◆ MATERIALS PROVIDED

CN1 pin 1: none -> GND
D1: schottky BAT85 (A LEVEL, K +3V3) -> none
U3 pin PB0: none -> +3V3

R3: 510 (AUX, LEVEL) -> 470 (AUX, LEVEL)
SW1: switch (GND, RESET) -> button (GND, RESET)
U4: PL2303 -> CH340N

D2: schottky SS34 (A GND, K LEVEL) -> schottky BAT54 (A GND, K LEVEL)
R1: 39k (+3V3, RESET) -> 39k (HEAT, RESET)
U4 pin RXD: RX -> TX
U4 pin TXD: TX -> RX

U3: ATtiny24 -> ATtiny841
---
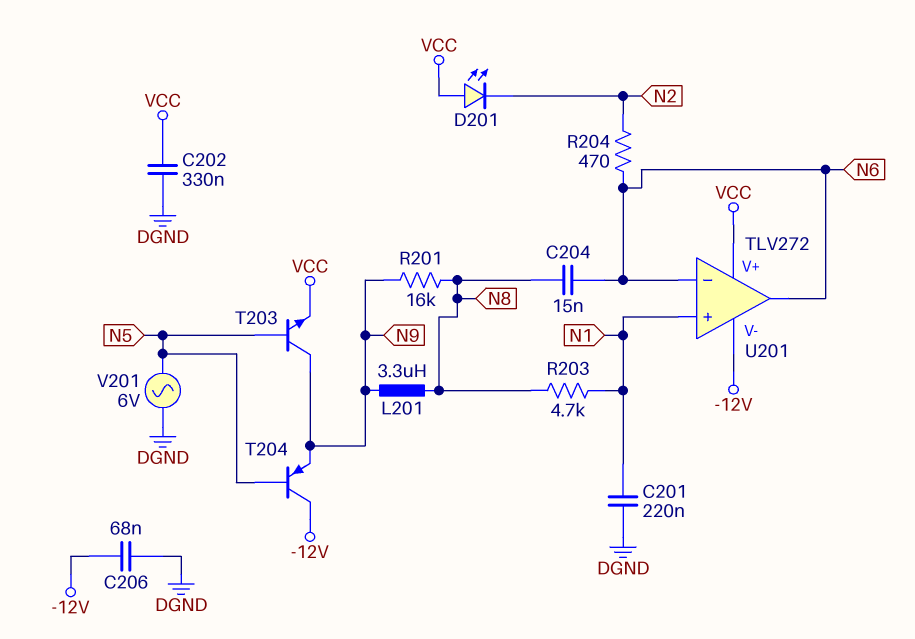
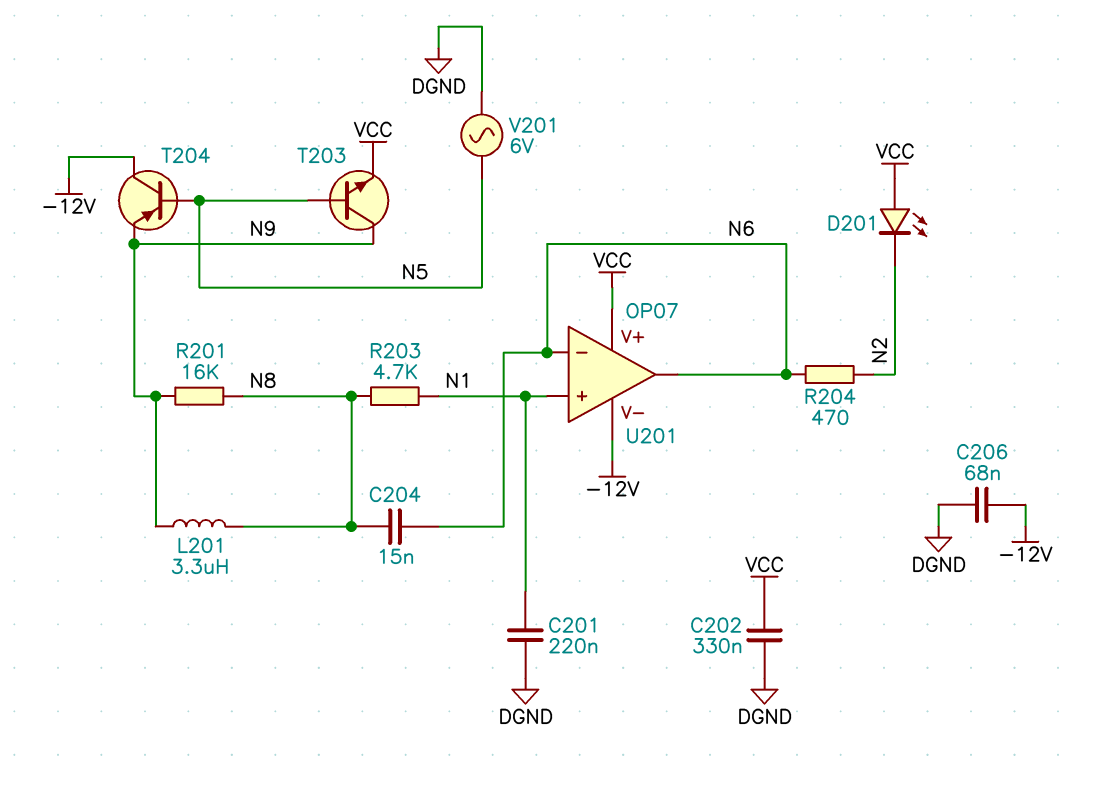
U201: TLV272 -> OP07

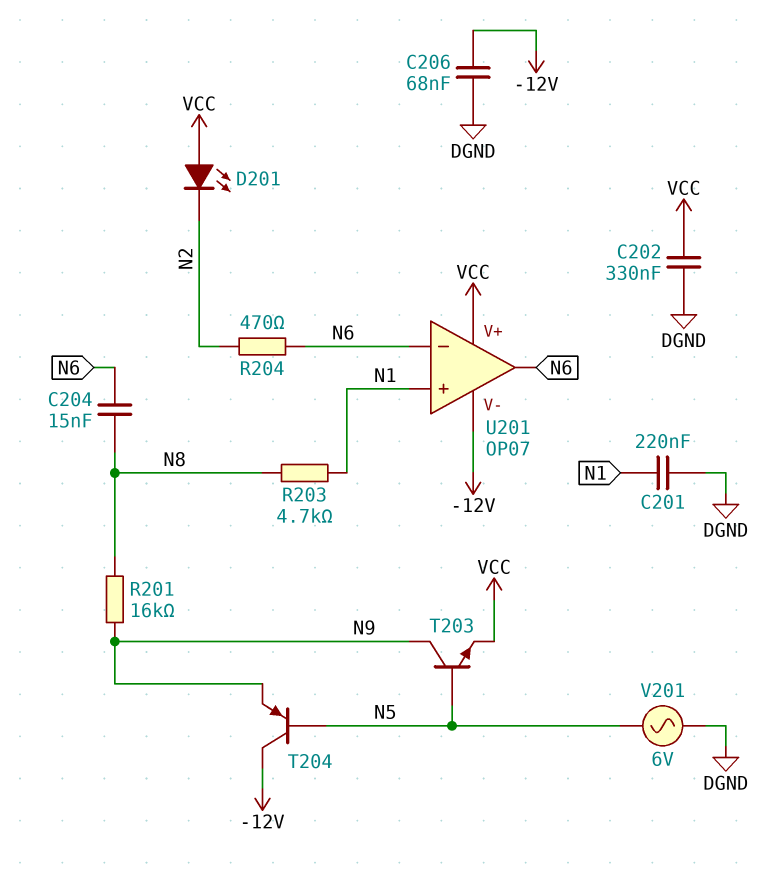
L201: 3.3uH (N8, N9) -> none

◆ EXERCISE INSTRUCTIONS
Please output exactly the lines between the one holding "CN1 pin 1: none -> GND" and the one holding "U3: ATtiny24 -> ATtiny841" in the records above, inclusive, and nothing more.

◆ RESPONSE TO THE EXERCISE
CN1 pin 1: none -> GND
D1: schottky BAT85 (A LEVEL, K +3V3) -> none
U3 pin PB0: none -> +3V3

R3: 510 (AUX, LEVEL) -> 470 (AUX, LEVEL)
SW1: switch (GND, RESET) -> button (GND, RESET)
U4: PL2303 -> CH340N

D2: schottky SS34 (A GND, K LEVEL) -> schottky BAT54 (A GND, K LEVEL)
R1: 39k (+3V3, RESET) -> 39k (HEAT, RESET)
U4 pin RXD: RX -> TX
U4 pin TXD: TX -> RX

U3: ATtiny24 -> ATtiny841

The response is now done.